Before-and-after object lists

.....

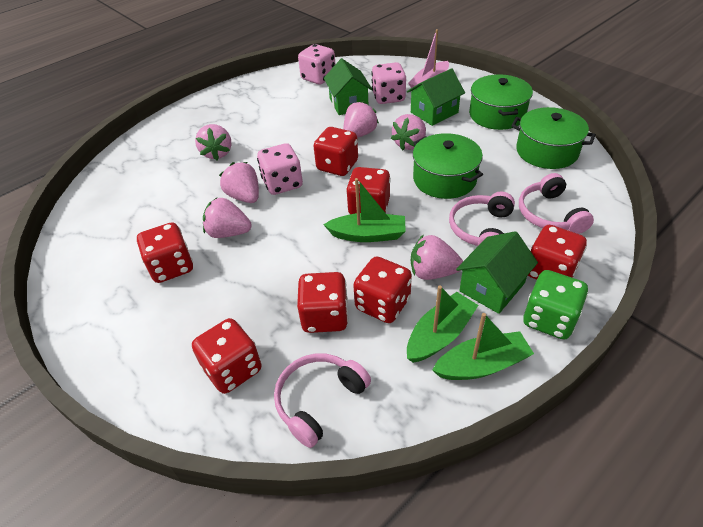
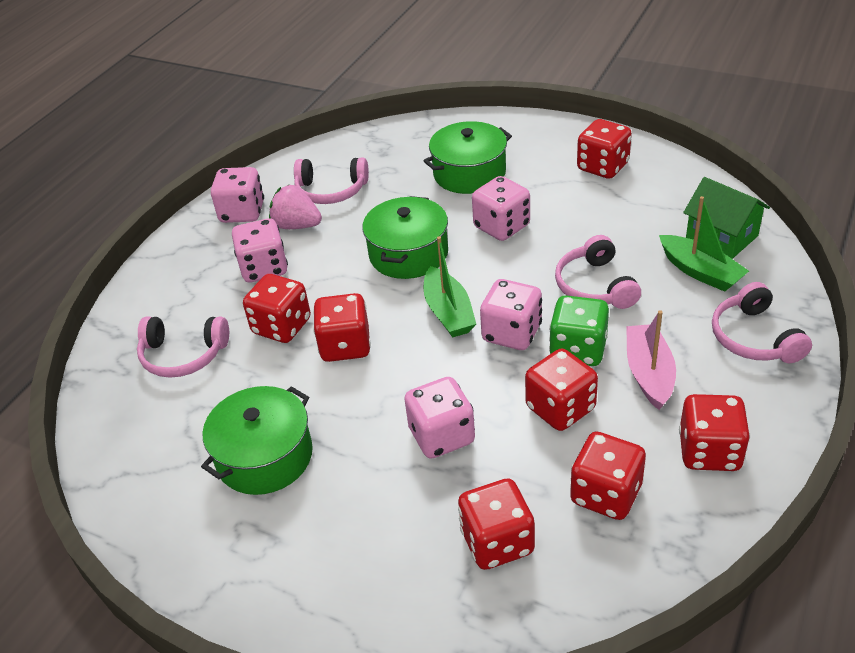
green boat: 3 -> 2
green house: 3 -> 1
pink dice: 3 -> 5
pink headphones: 3 -> 4
pink strawberry: 6 -> 1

.....

▶ What you need to do: With the pictures removed, please retype each record exactly.

▶ Task result:
green boat: 3 -> 2
green house: 3 -> 1
pink dice: 3 -> 5
pink headphones: 3 -> 4
pink strawberry: 6 -> 1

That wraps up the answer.